REQUIRED ACTION: What is needed here is an exact repetition of the records below, beginning at the line that has "L1: 33mH (AGND, MIC) -> 33mH (BUF, MIC)" and stopping after the line that has "U101 pin NC: none -> GND".

Structured diff data:
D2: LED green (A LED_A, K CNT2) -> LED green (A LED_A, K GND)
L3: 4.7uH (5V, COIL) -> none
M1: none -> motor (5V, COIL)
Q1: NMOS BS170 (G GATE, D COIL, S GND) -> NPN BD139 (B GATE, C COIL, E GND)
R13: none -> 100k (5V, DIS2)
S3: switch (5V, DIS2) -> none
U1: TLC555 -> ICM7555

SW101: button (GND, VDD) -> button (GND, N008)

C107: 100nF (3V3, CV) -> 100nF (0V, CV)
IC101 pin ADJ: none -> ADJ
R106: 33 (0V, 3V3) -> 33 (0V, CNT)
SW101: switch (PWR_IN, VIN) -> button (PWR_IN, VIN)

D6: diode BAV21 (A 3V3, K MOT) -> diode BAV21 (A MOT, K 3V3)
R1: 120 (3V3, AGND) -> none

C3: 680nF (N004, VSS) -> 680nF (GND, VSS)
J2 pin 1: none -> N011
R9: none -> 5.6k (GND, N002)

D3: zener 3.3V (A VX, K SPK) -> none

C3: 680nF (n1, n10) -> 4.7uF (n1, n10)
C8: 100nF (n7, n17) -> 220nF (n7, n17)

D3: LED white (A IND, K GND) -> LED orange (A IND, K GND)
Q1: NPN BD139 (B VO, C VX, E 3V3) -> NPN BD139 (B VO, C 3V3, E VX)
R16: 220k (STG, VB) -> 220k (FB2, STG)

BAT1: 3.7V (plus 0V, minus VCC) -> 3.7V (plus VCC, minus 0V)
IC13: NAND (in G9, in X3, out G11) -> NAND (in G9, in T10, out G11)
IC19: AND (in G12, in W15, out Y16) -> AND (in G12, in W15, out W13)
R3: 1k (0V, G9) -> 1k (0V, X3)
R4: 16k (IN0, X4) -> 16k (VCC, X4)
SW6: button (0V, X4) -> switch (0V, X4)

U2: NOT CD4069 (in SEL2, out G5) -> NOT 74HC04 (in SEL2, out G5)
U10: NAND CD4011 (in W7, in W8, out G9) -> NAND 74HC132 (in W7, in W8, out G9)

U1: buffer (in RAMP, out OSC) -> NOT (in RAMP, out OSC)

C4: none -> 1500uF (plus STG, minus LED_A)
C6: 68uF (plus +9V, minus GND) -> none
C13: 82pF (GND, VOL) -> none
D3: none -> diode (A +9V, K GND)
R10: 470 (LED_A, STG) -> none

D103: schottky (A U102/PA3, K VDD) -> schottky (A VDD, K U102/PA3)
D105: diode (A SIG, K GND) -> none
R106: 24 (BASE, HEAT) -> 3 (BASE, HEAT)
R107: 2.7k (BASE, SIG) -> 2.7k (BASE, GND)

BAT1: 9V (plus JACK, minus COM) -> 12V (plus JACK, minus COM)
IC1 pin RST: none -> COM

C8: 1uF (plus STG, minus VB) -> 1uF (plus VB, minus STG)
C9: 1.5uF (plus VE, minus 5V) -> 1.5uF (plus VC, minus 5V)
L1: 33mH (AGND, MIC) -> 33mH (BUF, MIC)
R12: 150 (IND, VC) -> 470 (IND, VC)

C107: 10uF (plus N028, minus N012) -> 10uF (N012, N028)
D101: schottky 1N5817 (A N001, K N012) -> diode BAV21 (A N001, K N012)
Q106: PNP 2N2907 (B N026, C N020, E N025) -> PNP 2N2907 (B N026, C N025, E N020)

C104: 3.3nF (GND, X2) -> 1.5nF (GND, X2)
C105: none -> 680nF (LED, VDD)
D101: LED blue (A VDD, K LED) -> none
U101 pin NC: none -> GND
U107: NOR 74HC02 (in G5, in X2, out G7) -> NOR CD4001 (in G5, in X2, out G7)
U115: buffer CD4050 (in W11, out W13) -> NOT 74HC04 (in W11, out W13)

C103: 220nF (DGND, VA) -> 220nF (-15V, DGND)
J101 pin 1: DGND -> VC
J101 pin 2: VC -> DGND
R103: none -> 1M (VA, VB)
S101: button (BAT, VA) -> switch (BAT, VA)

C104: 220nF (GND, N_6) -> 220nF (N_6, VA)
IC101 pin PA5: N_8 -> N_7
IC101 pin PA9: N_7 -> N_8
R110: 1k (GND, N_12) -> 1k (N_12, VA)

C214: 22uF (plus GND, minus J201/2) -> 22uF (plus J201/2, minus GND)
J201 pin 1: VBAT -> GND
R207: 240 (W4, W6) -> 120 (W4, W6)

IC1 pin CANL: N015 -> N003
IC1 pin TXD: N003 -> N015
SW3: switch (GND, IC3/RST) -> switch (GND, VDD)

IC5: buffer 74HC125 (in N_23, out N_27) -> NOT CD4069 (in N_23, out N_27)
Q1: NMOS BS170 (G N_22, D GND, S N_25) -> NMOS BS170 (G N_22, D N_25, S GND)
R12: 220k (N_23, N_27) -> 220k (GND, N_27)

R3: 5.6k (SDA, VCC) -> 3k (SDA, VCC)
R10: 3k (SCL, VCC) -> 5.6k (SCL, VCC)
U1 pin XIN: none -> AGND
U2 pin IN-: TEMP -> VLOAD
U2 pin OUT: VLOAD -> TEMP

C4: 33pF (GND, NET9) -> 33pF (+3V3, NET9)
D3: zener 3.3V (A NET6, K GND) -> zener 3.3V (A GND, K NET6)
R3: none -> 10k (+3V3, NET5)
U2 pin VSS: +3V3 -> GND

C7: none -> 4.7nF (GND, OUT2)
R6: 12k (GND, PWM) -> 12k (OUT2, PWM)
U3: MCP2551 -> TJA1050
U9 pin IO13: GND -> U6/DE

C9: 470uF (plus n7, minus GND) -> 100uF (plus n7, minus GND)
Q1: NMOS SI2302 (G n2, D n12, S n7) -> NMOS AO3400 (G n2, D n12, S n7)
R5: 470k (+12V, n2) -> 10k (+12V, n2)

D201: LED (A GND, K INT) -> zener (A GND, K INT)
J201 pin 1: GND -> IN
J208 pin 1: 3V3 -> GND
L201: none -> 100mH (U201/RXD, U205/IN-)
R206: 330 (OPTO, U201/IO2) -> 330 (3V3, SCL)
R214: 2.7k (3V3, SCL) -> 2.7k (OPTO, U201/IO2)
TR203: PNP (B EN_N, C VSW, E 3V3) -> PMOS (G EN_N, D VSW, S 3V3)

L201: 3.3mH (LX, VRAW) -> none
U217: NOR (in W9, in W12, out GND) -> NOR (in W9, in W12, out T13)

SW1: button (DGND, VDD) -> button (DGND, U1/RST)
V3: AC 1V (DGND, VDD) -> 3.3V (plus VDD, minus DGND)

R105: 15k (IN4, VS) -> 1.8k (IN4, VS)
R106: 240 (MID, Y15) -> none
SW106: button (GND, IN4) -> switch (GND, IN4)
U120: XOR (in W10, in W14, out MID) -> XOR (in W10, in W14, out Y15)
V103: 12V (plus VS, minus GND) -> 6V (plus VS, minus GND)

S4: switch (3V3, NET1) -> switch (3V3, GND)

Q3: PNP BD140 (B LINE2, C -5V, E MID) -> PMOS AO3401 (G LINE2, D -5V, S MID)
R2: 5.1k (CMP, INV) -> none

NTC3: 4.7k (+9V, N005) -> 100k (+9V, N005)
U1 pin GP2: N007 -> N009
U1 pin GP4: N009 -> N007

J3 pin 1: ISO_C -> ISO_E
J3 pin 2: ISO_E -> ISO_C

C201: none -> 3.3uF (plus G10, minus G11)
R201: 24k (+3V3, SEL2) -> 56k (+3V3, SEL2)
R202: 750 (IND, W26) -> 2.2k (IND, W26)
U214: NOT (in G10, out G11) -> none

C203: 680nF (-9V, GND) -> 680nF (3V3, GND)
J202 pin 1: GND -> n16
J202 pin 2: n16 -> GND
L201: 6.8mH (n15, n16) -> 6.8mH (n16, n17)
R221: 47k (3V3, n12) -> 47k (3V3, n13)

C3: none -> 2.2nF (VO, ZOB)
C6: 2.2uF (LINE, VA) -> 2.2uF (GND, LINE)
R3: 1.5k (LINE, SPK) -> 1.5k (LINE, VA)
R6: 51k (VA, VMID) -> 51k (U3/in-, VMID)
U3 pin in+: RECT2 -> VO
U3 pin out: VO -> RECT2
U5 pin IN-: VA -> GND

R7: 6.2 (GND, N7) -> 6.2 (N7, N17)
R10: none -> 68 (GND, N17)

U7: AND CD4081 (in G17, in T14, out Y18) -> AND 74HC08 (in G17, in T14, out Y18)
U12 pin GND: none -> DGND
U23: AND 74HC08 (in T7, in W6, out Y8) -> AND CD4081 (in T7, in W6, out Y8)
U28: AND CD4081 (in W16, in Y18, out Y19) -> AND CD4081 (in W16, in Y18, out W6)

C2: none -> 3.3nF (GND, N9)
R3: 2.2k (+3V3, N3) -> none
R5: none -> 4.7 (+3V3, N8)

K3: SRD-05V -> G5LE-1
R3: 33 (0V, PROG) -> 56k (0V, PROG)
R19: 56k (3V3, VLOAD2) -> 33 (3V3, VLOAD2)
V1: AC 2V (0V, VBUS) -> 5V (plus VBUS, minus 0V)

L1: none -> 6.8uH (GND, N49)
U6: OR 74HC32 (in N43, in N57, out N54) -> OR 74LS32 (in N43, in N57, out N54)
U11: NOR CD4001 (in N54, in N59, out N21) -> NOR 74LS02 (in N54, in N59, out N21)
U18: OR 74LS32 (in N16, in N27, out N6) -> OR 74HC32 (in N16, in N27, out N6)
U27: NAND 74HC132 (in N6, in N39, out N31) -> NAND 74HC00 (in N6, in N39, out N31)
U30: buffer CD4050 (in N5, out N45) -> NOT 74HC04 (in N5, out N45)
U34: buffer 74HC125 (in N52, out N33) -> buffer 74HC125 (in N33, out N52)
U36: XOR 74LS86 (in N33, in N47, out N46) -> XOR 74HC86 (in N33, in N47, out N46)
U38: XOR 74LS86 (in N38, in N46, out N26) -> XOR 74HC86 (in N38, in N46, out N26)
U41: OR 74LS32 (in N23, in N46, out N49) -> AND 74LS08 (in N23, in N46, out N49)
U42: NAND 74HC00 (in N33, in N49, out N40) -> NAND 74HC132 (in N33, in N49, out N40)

WRITTEN SOLUTION:
L1: 33mH (AGND, MIC) -> 33mH (BUF, MIC)
R12: 150 (IND, VC) -> 470 (IND, VC)

C107: 10uF (plus N028, minus N012) -> 10uF (N012, N028)
D101: schottky 1N5817 (A N001, K N012) -> diode BAV21 (A N001, K N012)
Q106: PNP 2N2907 (B N026, C N020, E N025) -> PNP 2N2907 (B N026, C N025, E N020)

C104: 3.3nF (GND, X2) -> 1.5nF (GND, X2)
C105: none -> 680nF (LED, VDD)
D101: LED blue (A VDD, K LED) -> none
U101 pin NC: none -> GND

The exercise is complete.